__Prompt__. Beginning with the line containing "none -> blue slope C3:D4 level 1 top 3", write out each line exactly through the end of the listing, and skip all pictures.

__Dataset__.
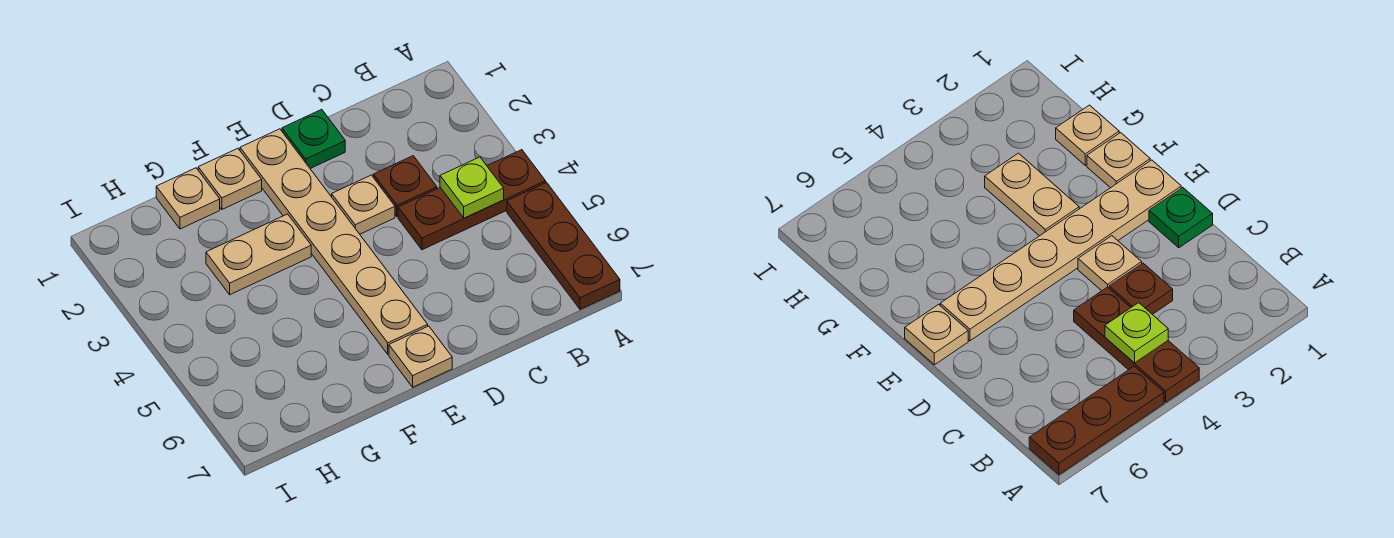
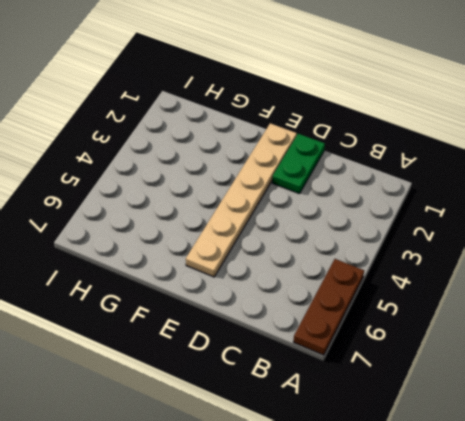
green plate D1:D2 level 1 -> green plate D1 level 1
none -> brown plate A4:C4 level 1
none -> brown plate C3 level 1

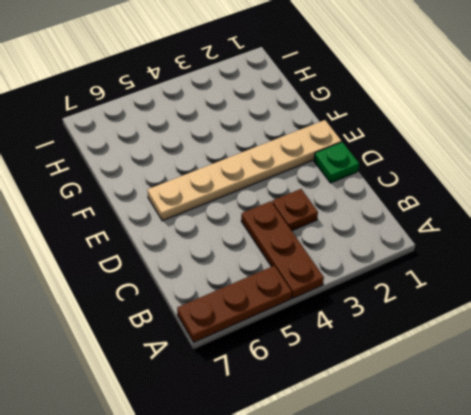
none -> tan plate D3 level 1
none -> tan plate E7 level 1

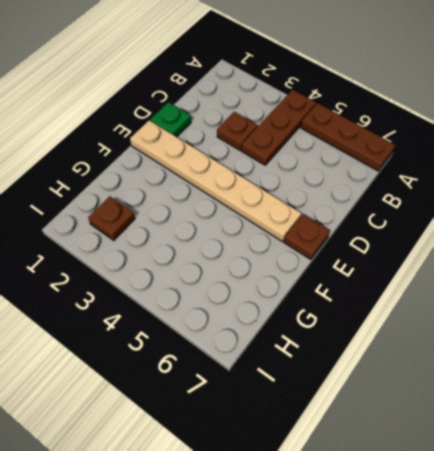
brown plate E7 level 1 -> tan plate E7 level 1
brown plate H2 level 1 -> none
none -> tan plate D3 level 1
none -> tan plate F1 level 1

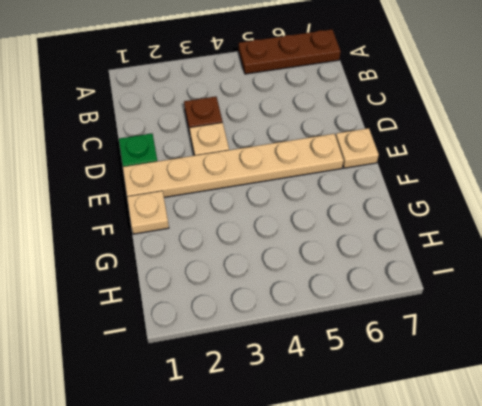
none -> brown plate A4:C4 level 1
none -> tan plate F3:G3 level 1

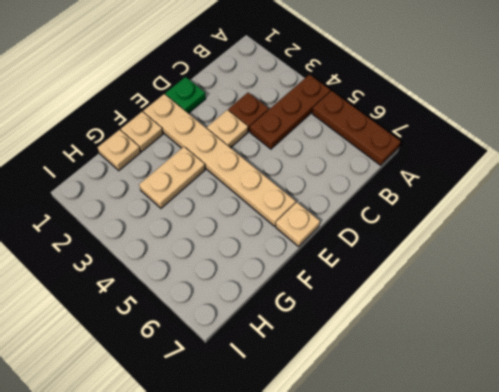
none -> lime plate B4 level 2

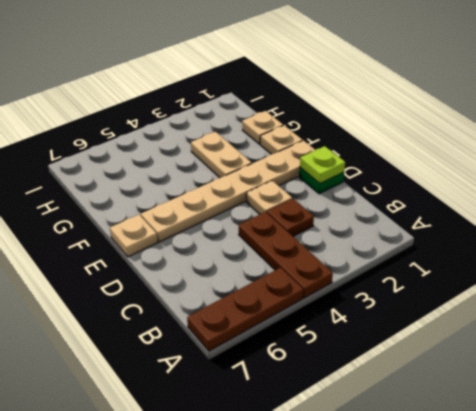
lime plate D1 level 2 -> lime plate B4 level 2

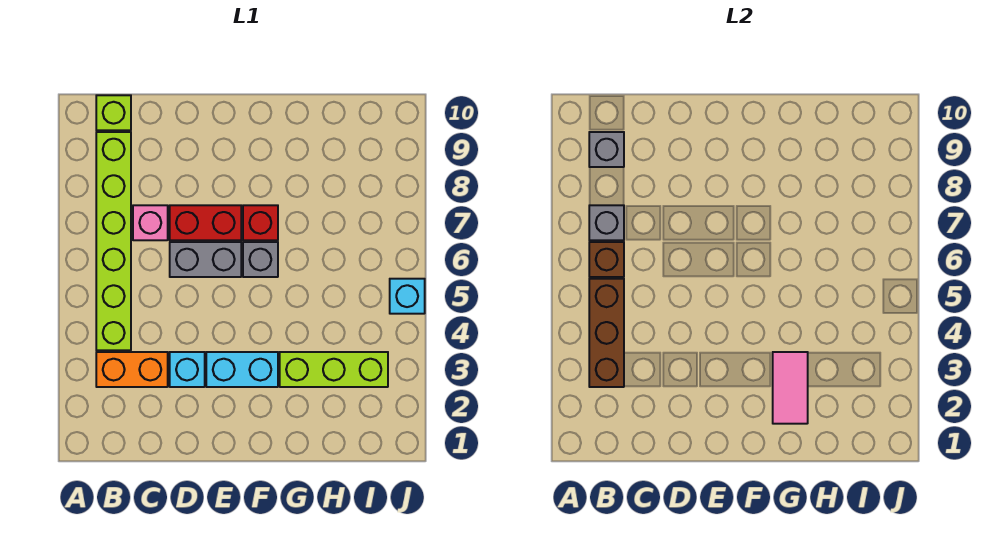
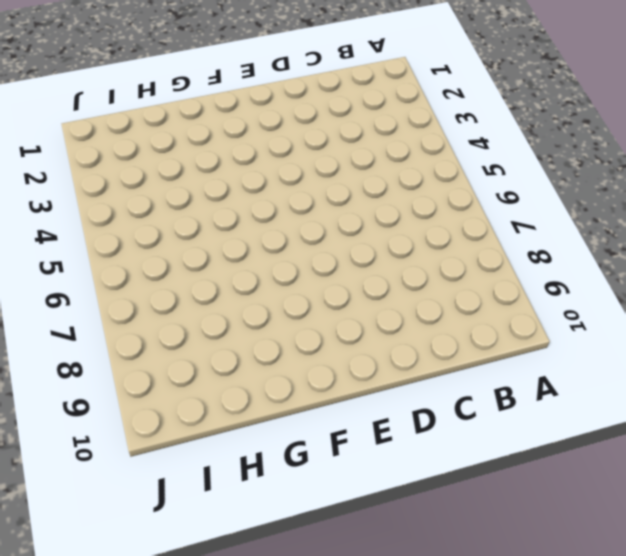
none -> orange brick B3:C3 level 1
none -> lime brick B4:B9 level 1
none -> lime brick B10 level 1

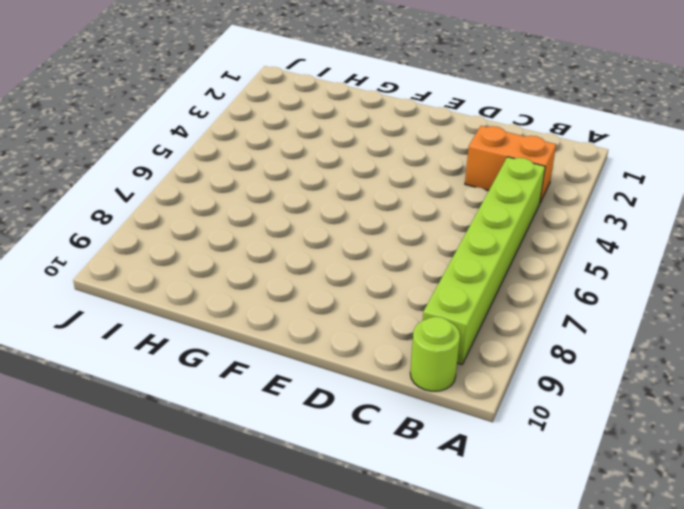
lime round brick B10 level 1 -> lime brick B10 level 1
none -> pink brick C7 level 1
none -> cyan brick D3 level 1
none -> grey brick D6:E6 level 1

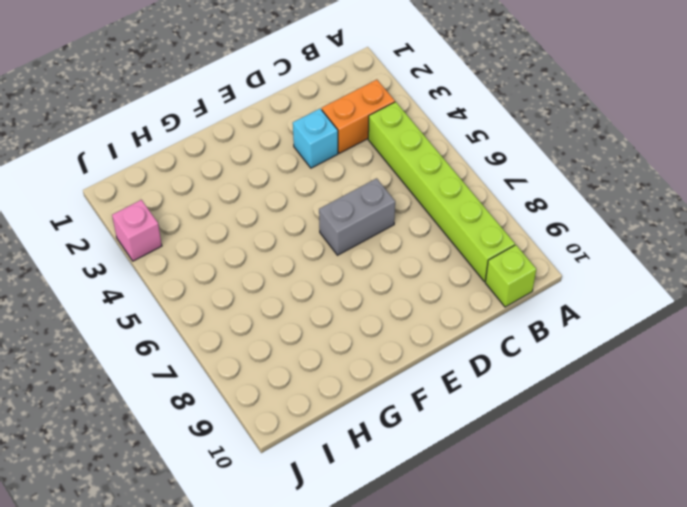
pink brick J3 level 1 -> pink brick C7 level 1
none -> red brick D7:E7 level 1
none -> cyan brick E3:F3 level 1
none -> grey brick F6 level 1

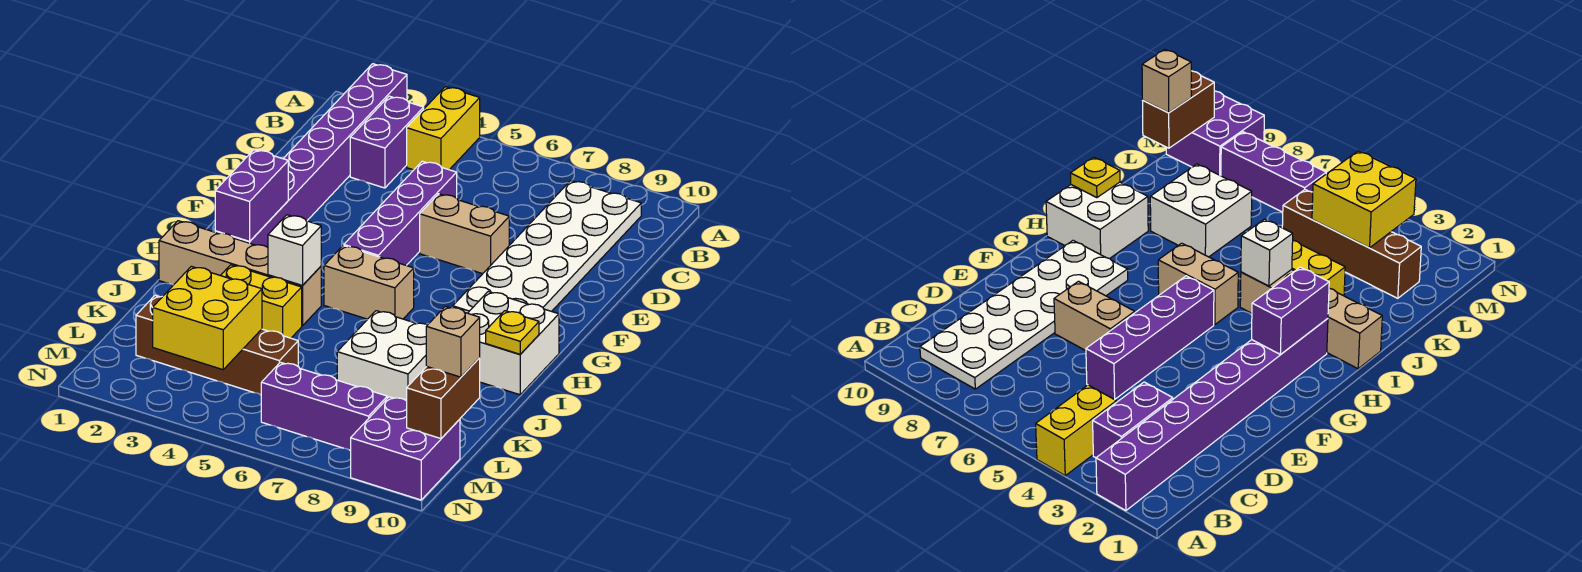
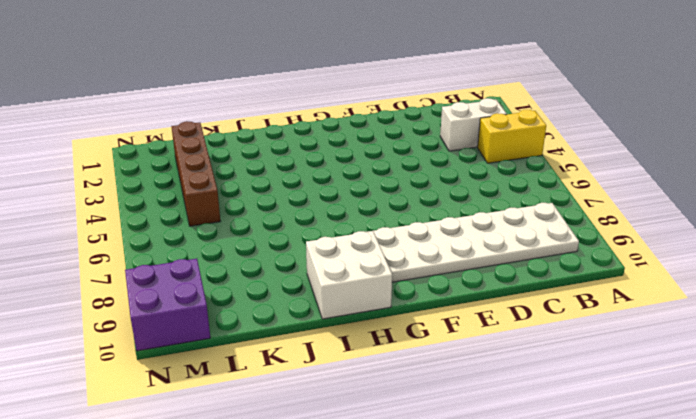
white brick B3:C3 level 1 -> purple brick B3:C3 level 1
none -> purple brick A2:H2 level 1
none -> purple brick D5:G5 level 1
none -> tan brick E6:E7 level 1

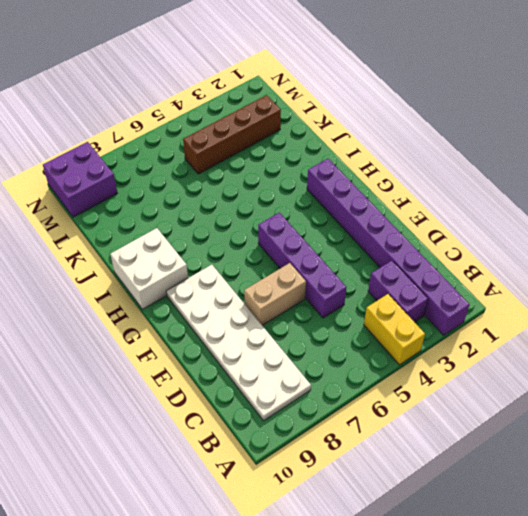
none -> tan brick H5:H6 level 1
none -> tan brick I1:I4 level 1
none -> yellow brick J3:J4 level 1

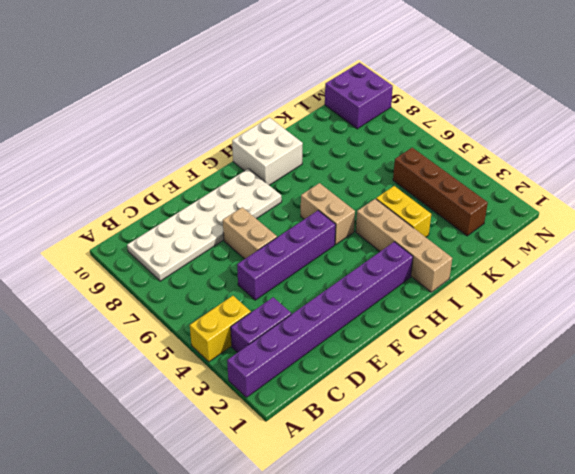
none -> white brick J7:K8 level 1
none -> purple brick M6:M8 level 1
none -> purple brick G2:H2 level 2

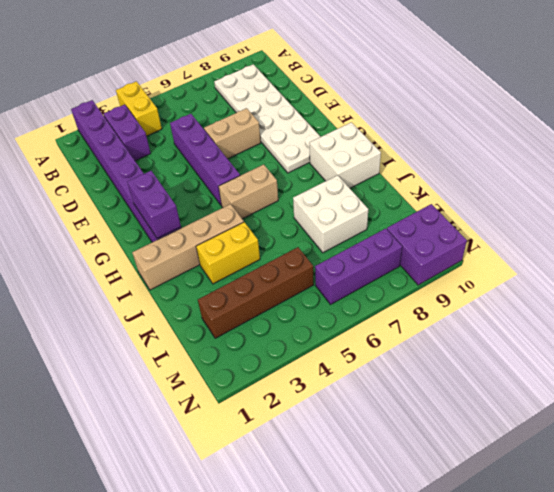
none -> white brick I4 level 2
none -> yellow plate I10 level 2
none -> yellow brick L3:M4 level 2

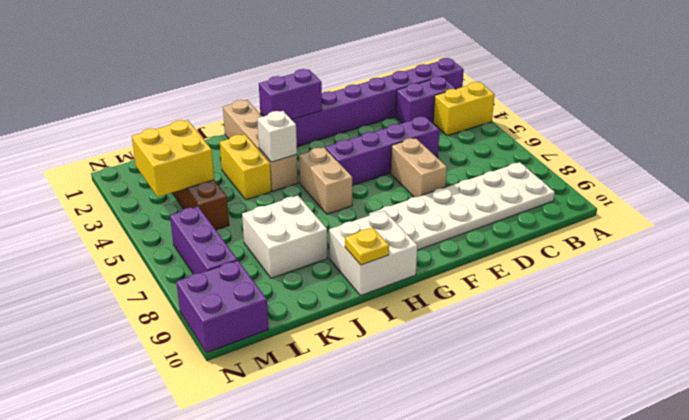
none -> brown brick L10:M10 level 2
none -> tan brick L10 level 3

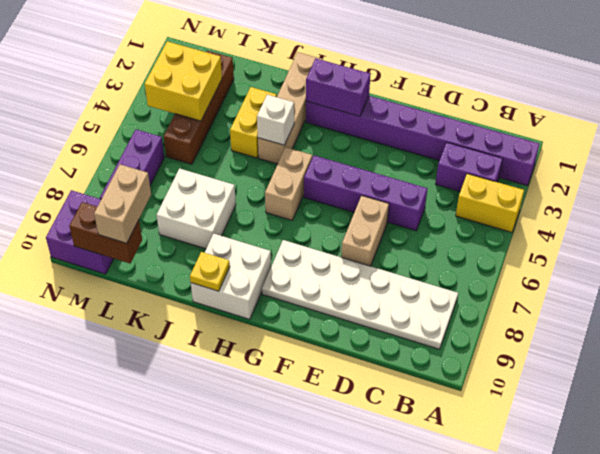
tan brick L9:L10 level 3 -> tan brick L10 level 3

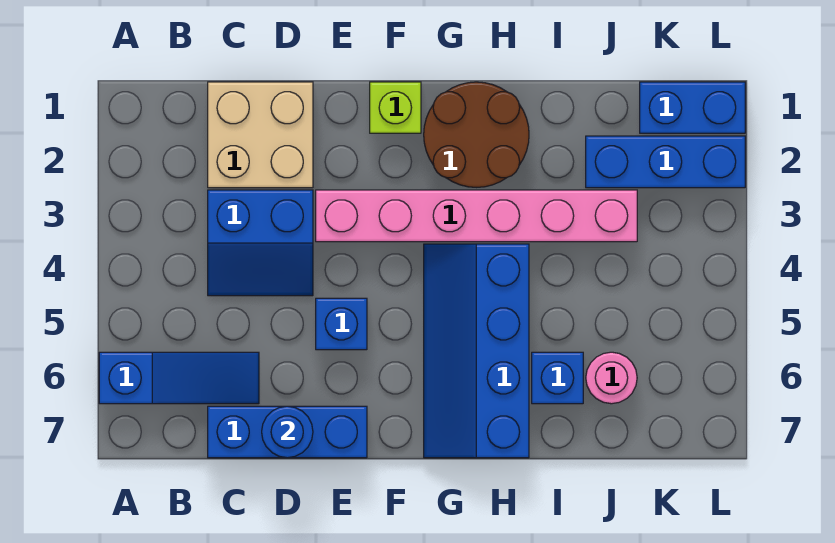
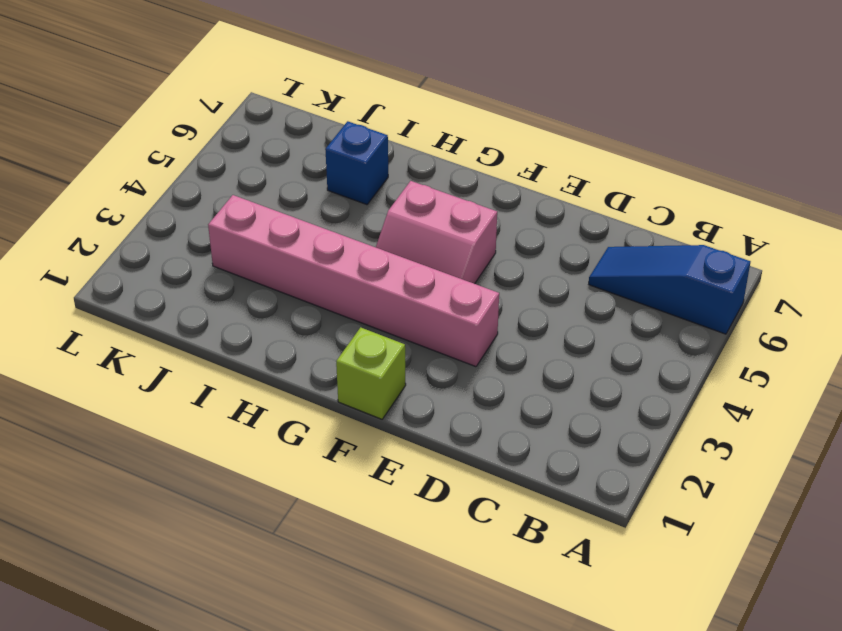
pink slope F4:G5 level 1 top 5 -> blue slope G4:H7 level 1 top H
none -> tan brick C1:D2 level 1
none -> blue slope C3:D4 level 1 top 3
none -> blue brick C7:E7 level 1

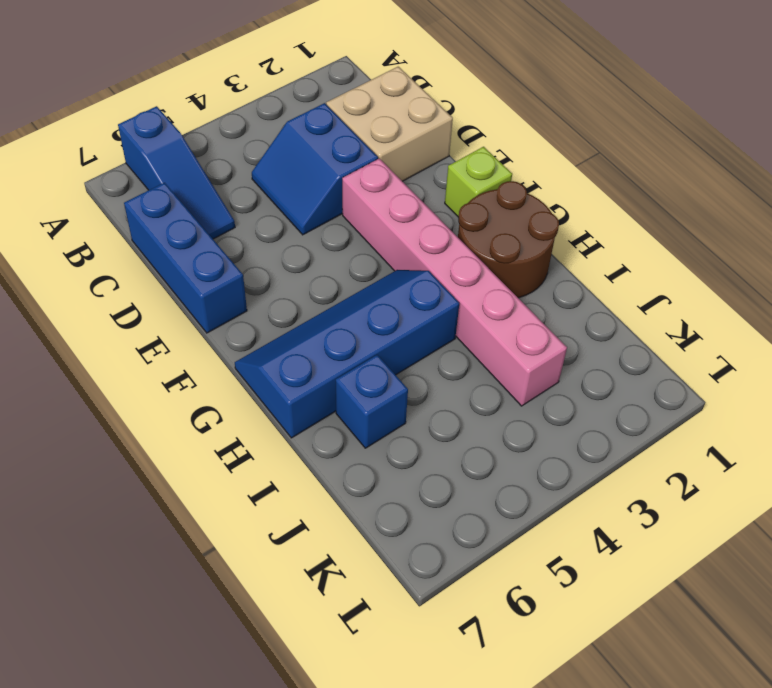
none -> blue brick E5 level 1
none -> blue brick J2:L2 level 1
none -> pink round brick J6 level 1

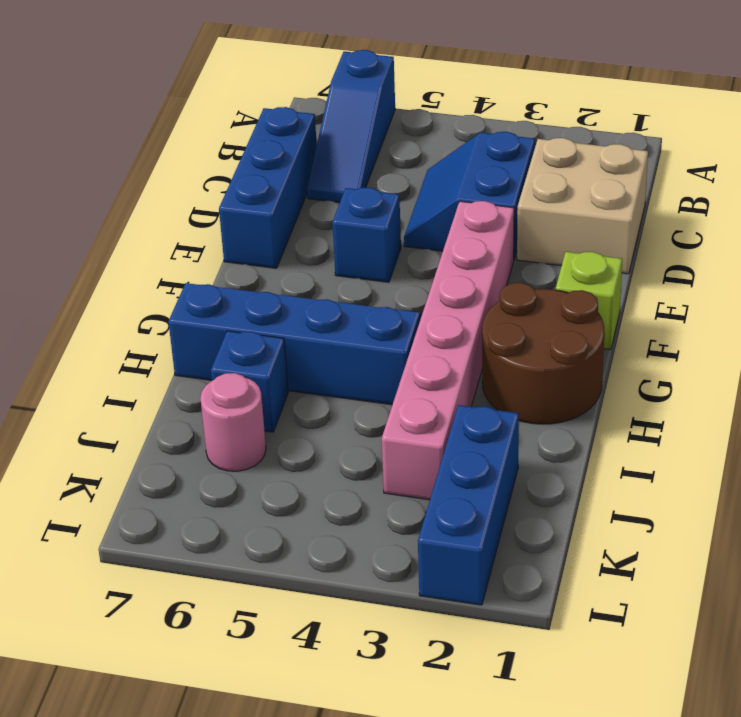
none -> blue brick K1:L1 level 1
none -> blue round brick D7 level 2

__Finished exercise__.
none -> blue slope C3:D4 level 1 top 3
none -> blue brick C7:E7 level 1

none -> blue brick E5 level 1
none -> blue brick J2:L2 level 1
none -> pink round brick J6 level 1

none -> blue brick K1:L1 level 1
none -> blue round brick D7 level 2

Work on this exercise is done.